[Dataset records]
=== Section Start ===

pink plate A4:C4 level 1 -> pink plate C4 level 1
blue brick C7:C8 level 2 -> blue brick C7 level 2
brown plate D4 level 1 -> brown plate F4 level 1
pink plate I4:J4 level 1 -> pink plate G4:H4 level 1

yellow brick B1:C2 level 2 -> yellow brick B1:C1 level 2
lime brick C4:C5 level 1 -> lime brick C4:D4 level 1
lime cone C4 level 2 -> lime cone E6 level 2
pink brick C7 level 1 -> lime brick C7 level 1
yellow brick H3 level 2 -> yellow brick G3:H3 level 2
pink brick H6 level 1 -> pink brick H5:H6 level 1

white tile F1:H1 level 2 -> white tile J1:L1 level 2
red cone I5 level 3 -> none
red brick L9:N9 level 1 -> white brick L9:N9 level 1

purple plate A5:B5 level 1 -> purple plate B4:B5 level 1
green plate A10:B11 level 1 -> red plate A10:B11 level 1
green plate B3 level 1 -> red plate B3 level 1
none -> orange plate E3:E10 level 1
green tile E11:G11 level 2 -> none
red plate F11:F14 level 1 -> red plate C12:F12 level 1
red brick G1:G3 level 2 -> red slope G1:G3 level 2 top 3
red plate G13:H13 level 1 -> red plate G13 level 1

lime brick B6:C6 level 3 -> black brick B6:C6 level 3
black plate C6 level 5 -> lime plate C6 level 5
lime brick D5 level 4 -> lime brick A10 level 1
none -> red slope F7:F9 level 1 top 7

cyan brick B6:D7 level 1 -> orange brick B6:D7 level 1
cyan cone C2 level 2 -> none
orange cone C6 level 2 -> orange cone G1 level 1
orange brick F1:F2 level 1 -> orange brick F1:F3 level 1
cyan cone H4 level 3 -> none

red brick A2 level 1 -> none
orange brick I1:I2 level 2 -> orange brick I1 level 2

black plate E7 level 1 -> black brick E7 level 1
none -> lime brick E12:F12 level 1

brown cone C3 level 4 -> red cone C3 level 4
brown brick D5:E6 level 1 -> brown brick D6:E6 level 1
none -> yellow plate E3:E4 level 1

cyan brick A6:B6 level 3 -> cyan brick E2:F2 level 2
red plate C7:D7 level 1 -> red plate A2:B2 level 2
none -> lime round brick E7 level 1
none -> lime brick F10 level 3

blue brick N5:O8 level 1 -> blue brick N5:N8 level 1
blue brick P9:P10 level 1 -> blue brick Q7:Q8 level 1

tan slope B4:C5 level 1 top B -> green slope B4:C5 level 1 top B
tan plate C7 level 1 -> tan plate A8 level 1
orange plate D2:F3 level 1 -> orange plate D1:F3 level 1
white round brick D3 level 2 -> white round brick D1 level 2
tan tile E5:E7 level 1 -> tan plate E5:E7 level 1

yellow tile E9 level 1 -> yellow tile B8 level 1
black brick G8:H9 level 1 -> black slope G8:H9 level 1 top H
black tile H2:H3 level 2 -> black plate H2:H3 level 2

=== Section End ===

Output each record exactly, leaving nothing out.

pink plate A4:C4 level 1 -> pink plate C4 level 1
blue brick C7:C8 level 2 -> blue brick C7 level 2
brown plate D4 level 1 -> brown plate F4 level 1
pink plate I4:J4 level 1 -> pink plate G4:H4 level 1

yellow brick B1:C2 level 2 -> yellow brick B1:C1 level 2
lime brick C4:C5 level 1 -> lime brick C4:D4 level 1
lime cone C4 level 2 -> lime cone E6 level 2
pink brick C7 level 1 -> lime brick C7 level 1
yellow brick H3 level 2 -> yellow brick G3:H3 level 2
pink brick H6 level 1 -> pink brick H5:H6 level 1

white tile F1:H1 level 2 -> white tile J1:L1 level 2
red cone I5 level 3 -> none
red brick L9:N9 level 1 -> white brick L9:N9 level 1

purple plate A5:B5 level 1 -> purple plate B4:B5 level 1
green plate A10:B11 level 1 -> red plate A10:B11 level 1
green plate B3 level 1 -> red plate B3 level 1
none -> orange plate E3:E10 level 1
green tile E11:G11 level 2 -> none
red plate F11:F14 level 1 -> red plate C12:F12 level 1
red brick G1:G3 level 2 -> red slope G1:G3 level 2 top 3
red plate G13:H13 level 1 -> red plate G13 level 1

lime brick B6:C6 level 3 -> black brick B6:C6 level 3
black plate C6 level 5 -> lime plate C6 level 5
lime brick D5 level 4 -> lime brick A10 level 1
none -> red slope F7:F9 level 1 top 7

cyan brick B6:D7 level 1 -> orange brick B6:D7 level 1
cyan cone C2 level 2 -> none
orange cone C6 level 2 -> orange cone G1 level 1
orange brick F1:F2 level 1 -> orange brick F1:F3 level 1
cyan cone H4 level 3 -> none

red brick A2 level 1 -> none
orange brick I1:I2 level 2 -> orange brick I1 level 2

black plate E7 level 1 -> black brick E7 level 1
none -> lime brick E12:F12 level 1

brown cone C3 level 4 -> red cone C3 level 4
brown brick D5:E6 level 1 -> brown brick D6:E6 level 1
none -> yellow plate E3:E4 level 1

cyan brick A6:B6 level 3 -> cyan brick E2:F2 level 2
red plate C7:D7 level 1 -> red plate A2:B2 level 2
none -> lime round brick E7 level 1
none -> lime brick F10 level 3

blue brick N5:O8 level 1 -> blue brick N5:N8 level 1
blue brick P9:P10 level 1 -> blue brick Q7:Q8 level 1

tan slope B4:C5 level 1 top B -> green slope B4:C5 level 1 top B
tan plate C7 level 1 -> tan plate A8 level 1
orange plate D2:F3 level 1 -> orange plate D1:F3 level 1
white round brick D3 level 2 -> white round brick D1 level 2
tan tile E5:E7 level 1 -> tan plate E5:E7 level 1

yellow tile E9 level 1 -> yellow tile B8 level 1
black brick G8:H9 level 1 -> black slope G8:H9 level 1 top H
black tile H2:H3 level 2 -> black plate H2:H3 level 2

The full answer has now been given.